#### Activity:
Transcribe exactly the lines from the one holding "R114: none -> 15k (GND, n6)" through the closing line of the entries below. Pictures stay out of the copy.

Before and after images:
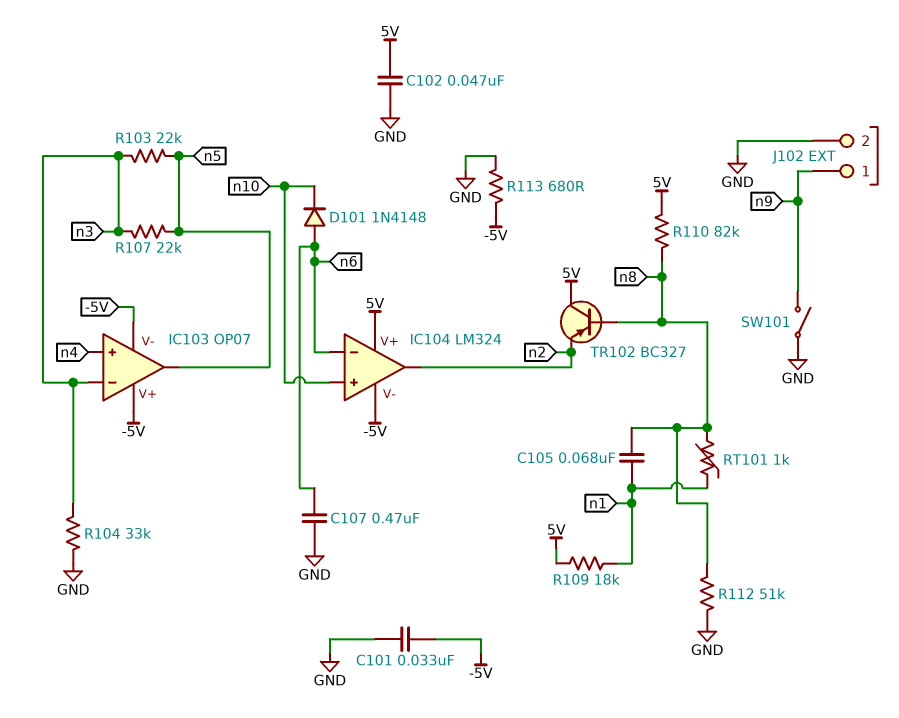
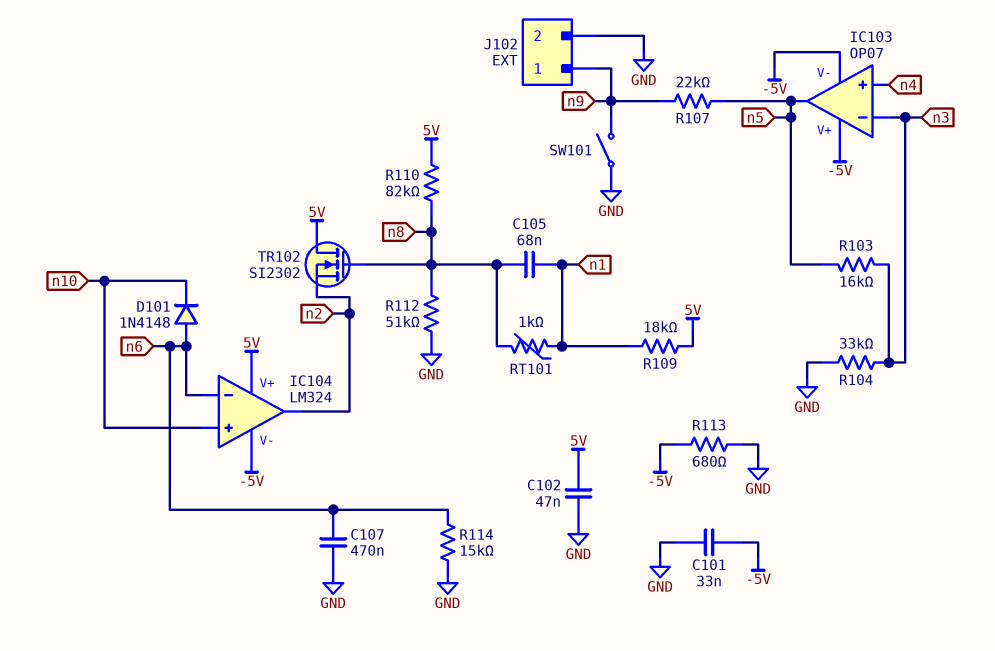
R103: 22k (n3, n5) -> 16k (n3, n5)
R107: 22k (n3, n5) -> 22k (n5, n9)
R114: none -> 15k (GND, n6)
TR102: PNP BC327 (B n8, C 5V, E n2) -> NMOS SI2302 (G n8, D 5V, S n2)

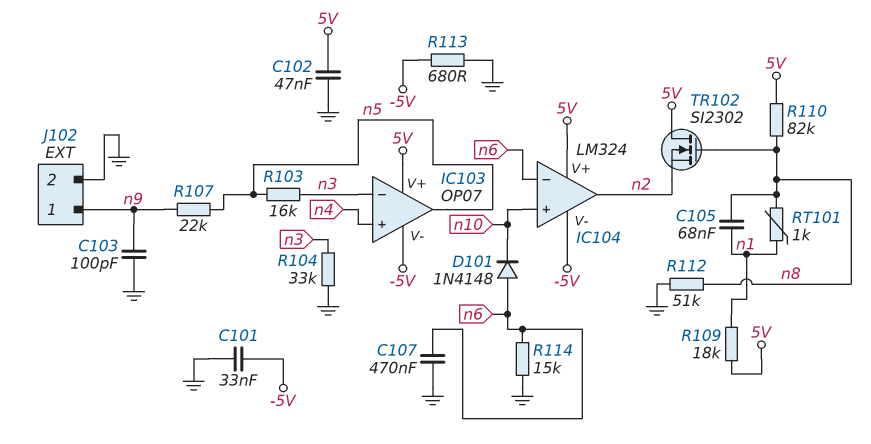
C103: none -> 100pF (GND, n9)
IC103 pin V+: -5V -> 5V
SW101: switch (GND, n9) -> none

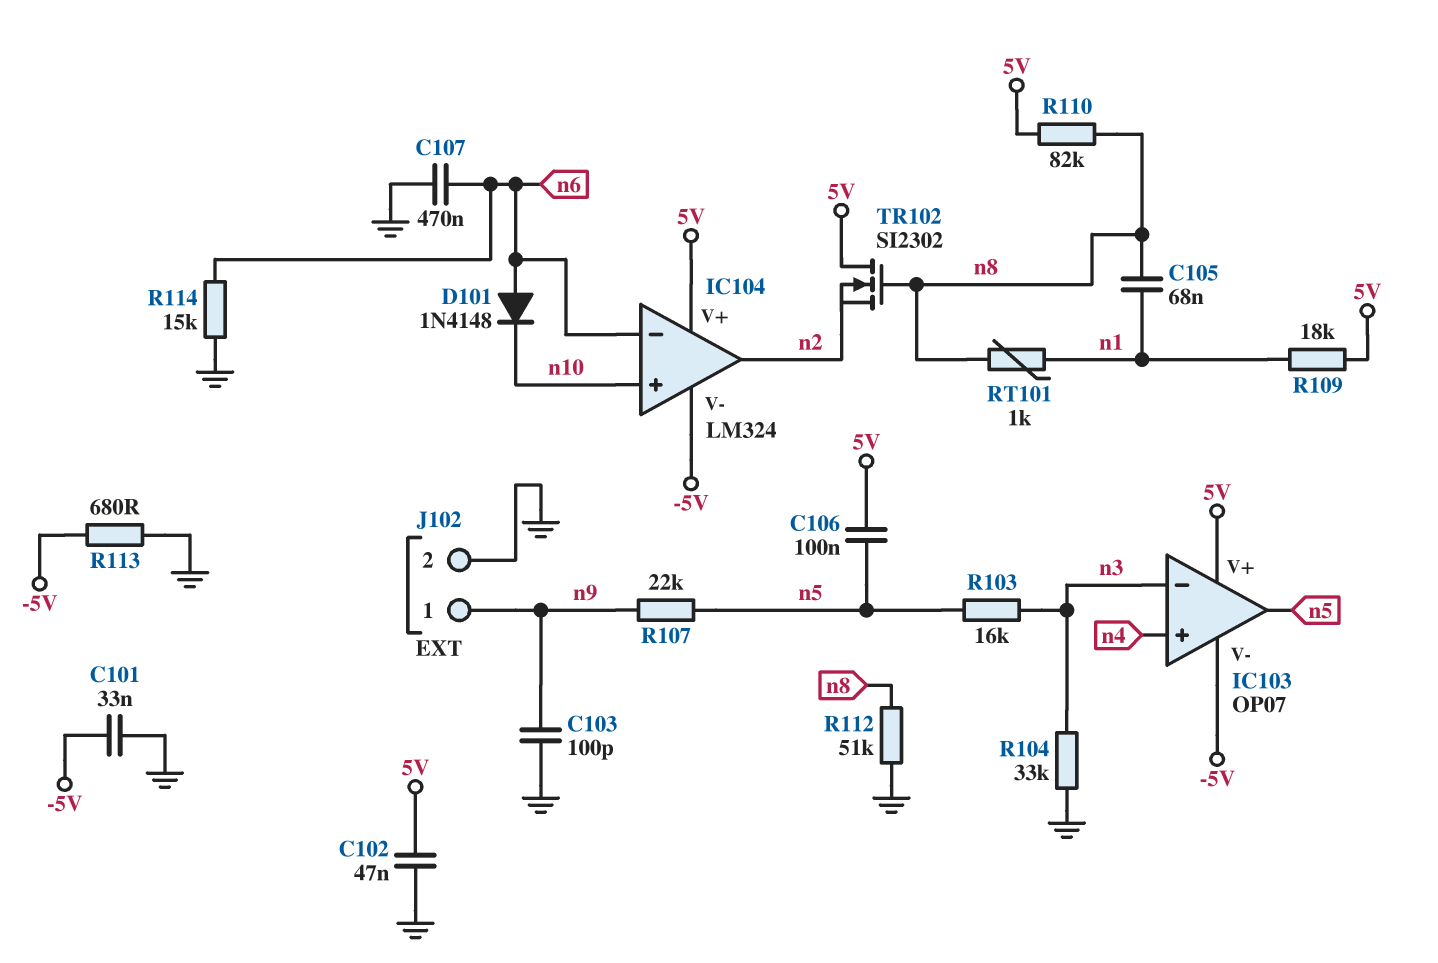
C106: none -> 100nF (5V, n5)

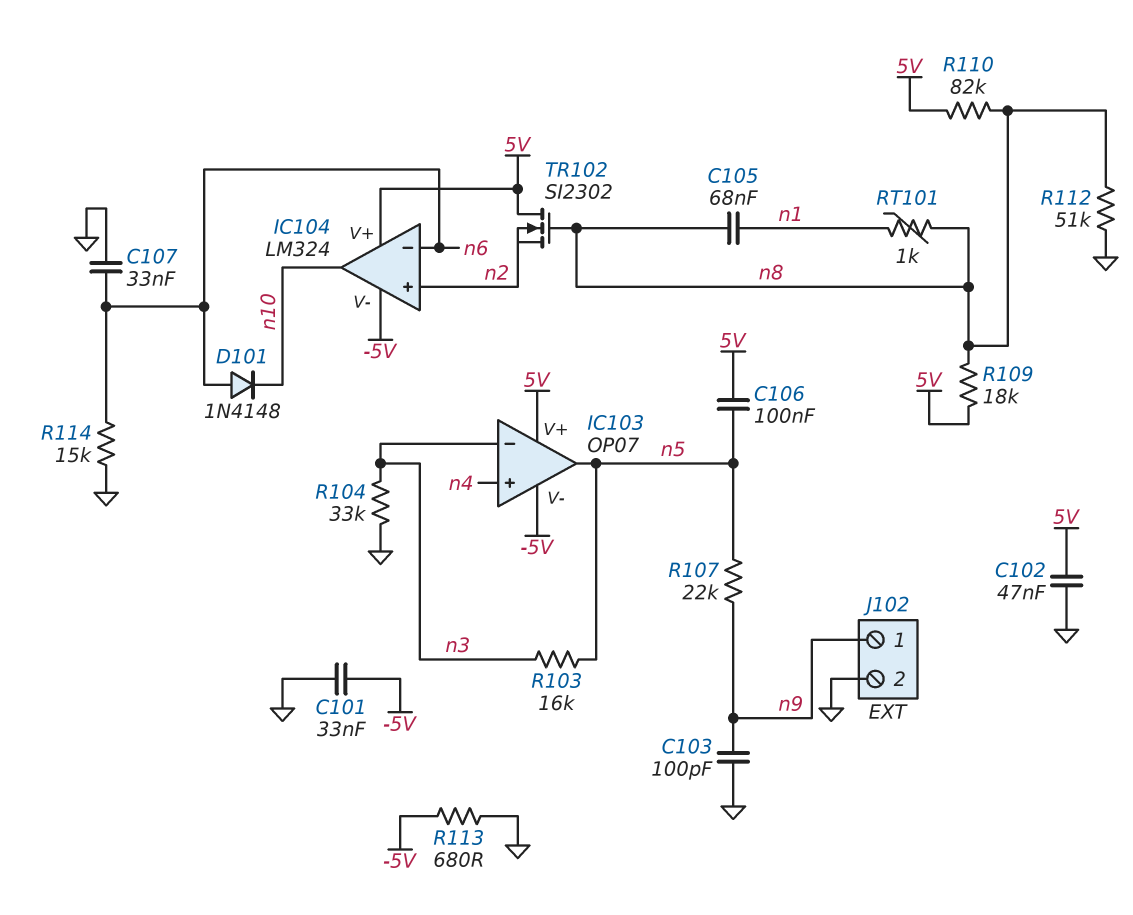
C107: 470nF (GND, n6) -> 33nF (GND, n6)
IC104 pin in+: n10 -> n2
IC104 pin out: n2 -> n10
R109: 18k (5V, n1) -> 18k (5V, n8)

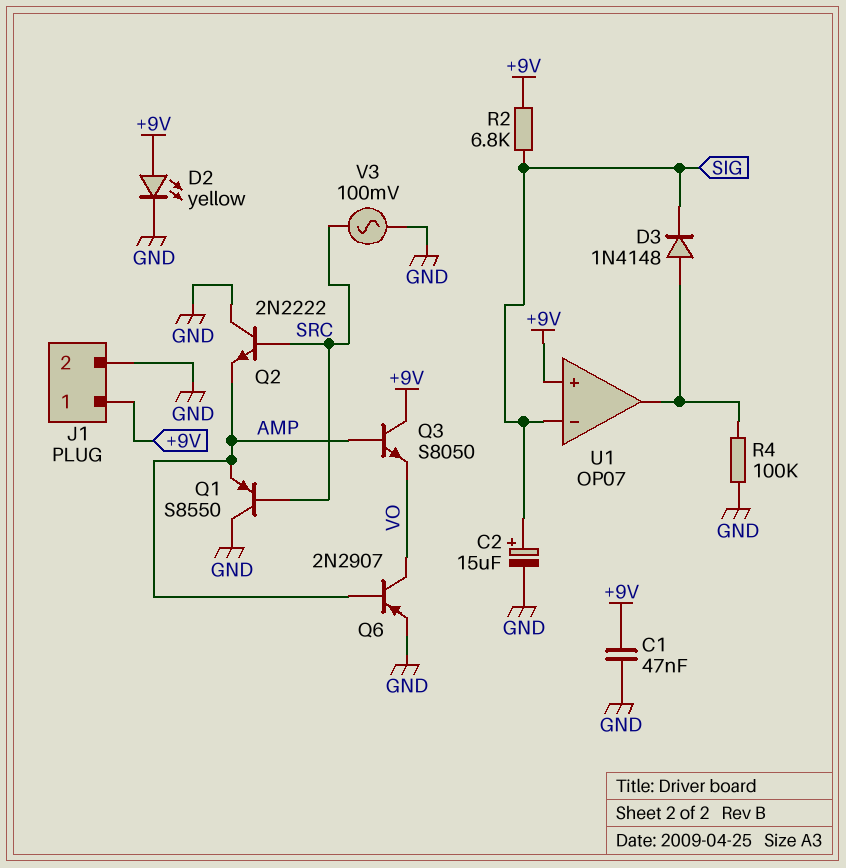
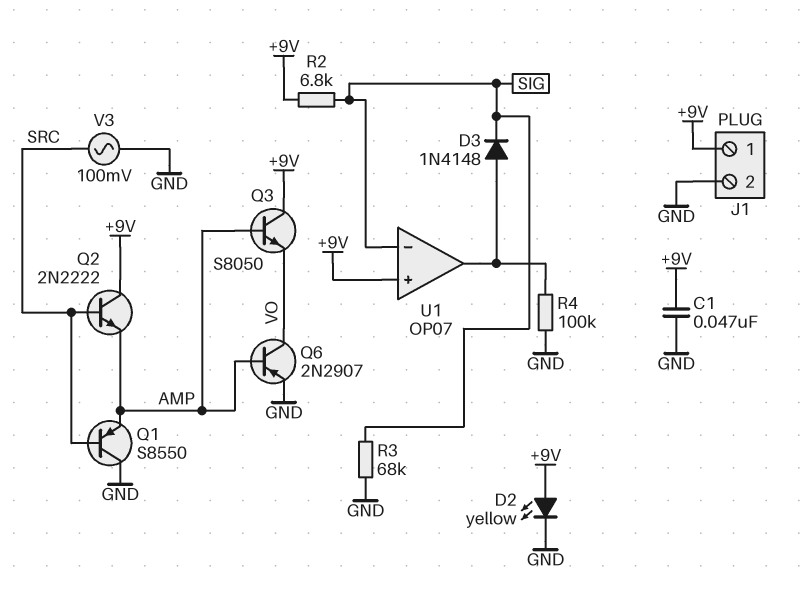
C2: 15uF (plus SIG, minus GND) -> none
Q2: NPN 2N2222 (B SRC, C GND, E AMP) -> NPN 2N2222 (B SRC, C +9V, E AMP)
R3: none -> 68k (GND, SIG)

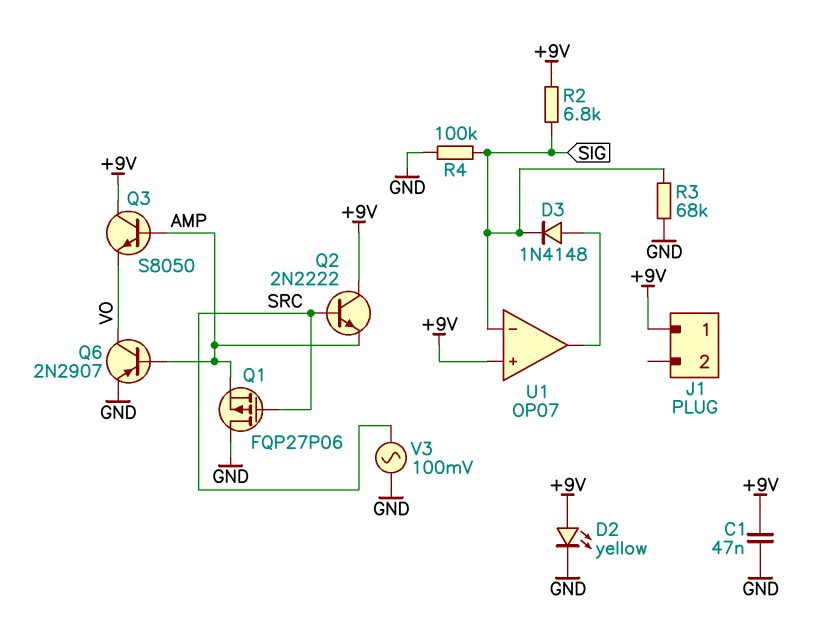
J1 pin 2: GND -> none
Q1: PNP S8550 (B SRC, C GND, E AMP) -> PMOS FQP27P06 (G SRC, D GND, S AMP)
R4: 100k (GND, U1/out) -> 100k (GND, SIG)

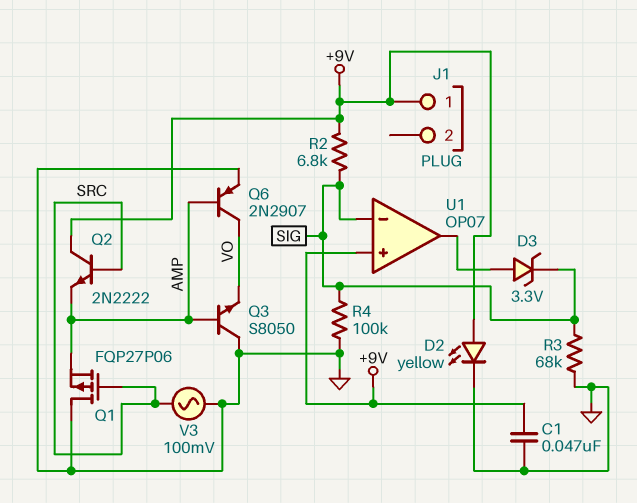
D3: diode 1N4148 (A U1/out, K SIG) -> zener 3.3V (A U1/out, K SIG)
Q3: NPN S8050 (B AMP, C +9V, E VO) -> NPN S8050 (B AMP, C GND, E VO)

#### Answer below:
R114: none -> 15k (GND, n6)
TR102: PNP BC327 (B n8, C 5V, E n2) -> NMOS SI2302 (G n8, D 5V, S n2)

C103: none -> 100pF (GND, n9)
IC103 pin V+: -5V -> 5V
SW101: switch (GND, n9) -> none

C106: none -> 100nF (5V, n5)

C107: 470nF (GND, n6) -> 33nF (GND, n6)
IC104 pin in+: n10 -> n2
IC104 pin out: n2 -> n10
R109: 18k (5V, n1) -> 18k (5V, n8)

C2: 15uF (plus SIG, minus GND) -> none
Q2: NPN 2N2222 (B SRC, C GND, E AMP) -> NPN 2N2222 (B SRC, C +9V, E AMP)
R3: none -> 68k (GND, SIG)

J1 pin 2: GND -> none
Q1: PNP S8550 (B SRC, C GND, E AMP) -> PMOS FQP27P06 (G SRC, D GND, S AMP)
R4: 100k (GND, U1/out) -> 100k (GND, SIG)

D3: diode 1N4148 (A U1/out, K SIG) -> zener 3.3V (A U1/out, K SIG)
Q3: NPN S8050 (B AMP, C +9V, E VO) -> NPN S8050 (B AMP, C GND, E VO)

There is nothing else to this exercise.